EXERCISE REQUIREMENTS
Go through the data and report each line that holds the string "plus".

EXTRACTED MATERIAL

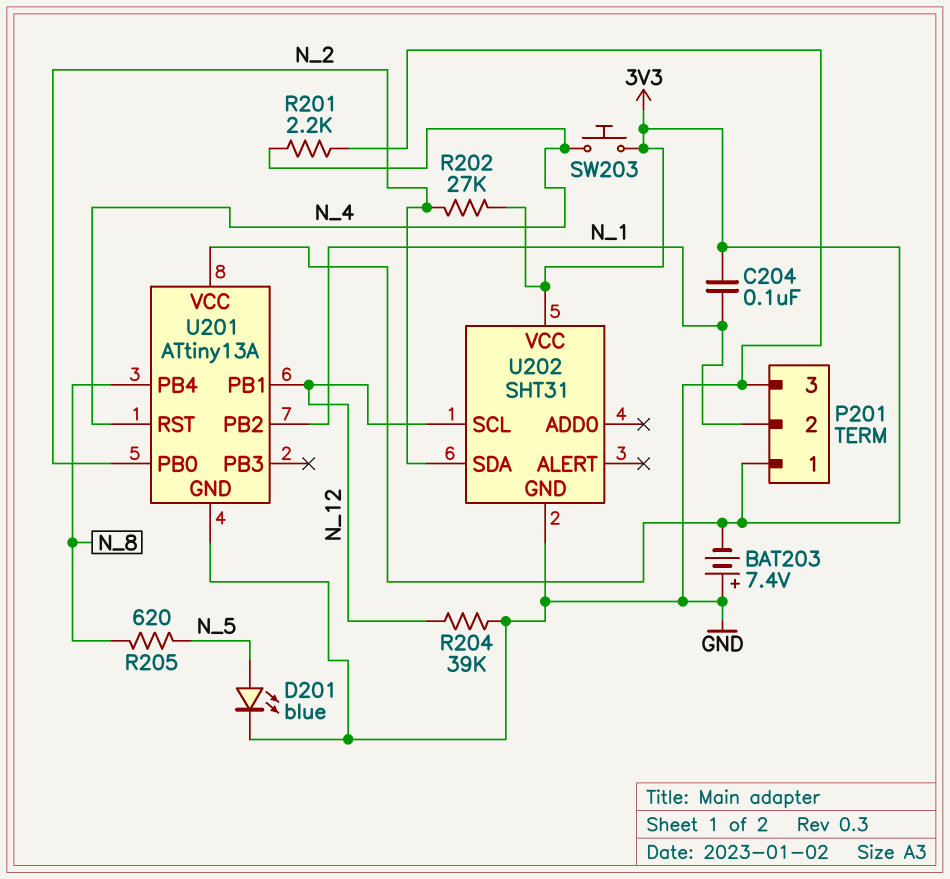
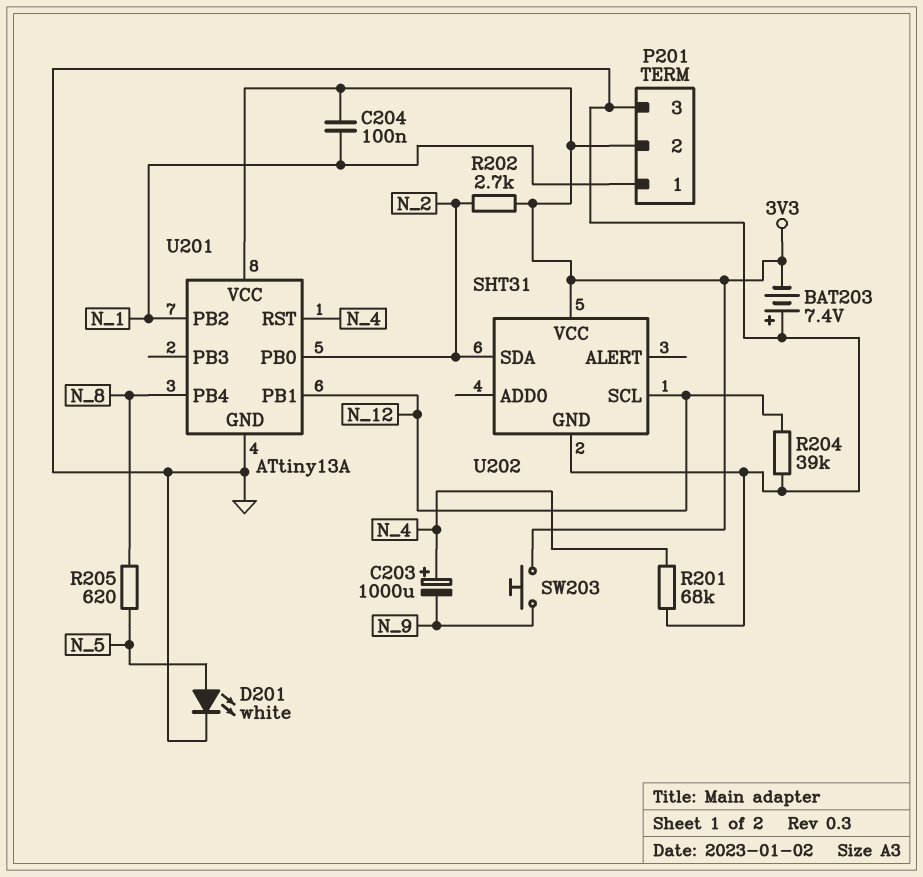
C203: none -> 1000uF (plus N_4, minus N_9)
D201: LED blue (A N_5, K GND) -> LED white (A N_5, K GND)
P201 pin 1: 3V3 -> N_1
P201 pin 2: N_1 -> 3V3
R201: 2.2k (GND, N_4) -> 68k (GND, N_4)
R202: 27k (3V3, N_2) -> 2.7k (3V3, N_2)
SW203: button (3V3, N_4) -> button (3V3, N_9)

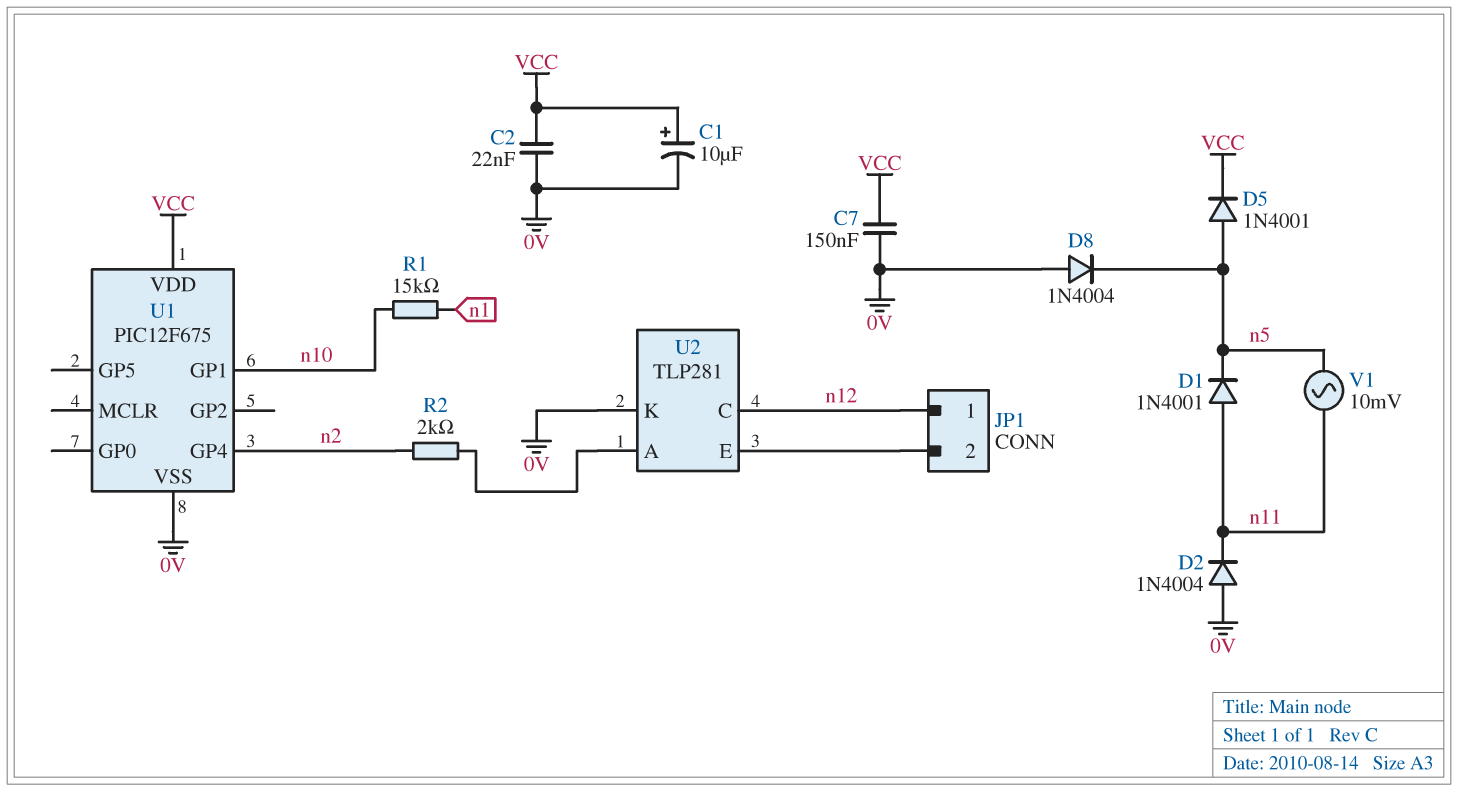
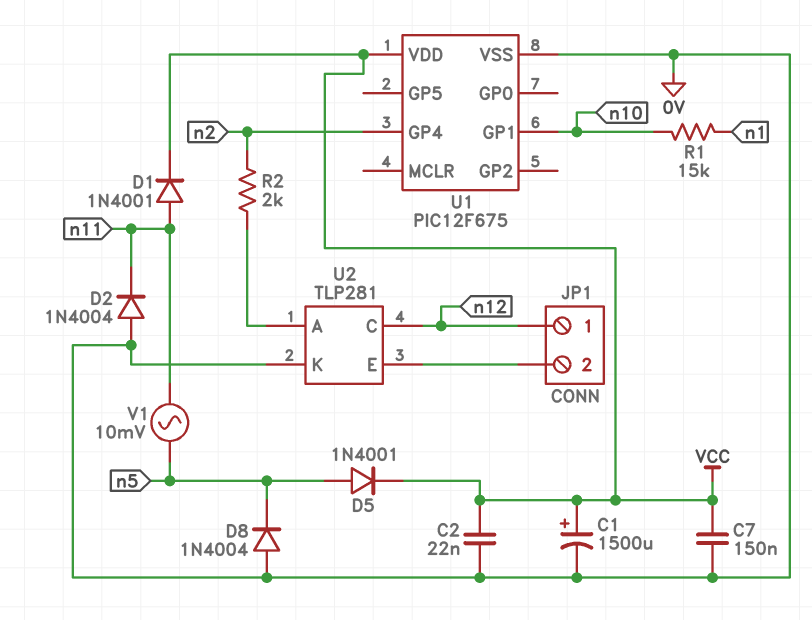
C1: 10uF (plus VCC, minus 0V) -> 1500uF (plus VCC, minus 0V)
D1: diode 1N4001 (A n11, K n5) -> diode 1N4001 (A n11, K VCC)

EXERCISE SOLUTION
C203: none -> 1000uF (plus N_4, minus N_9)
C1: 10uF (plus VCC, minus 0V) -> 1500uF (plus VCC, minus 0V)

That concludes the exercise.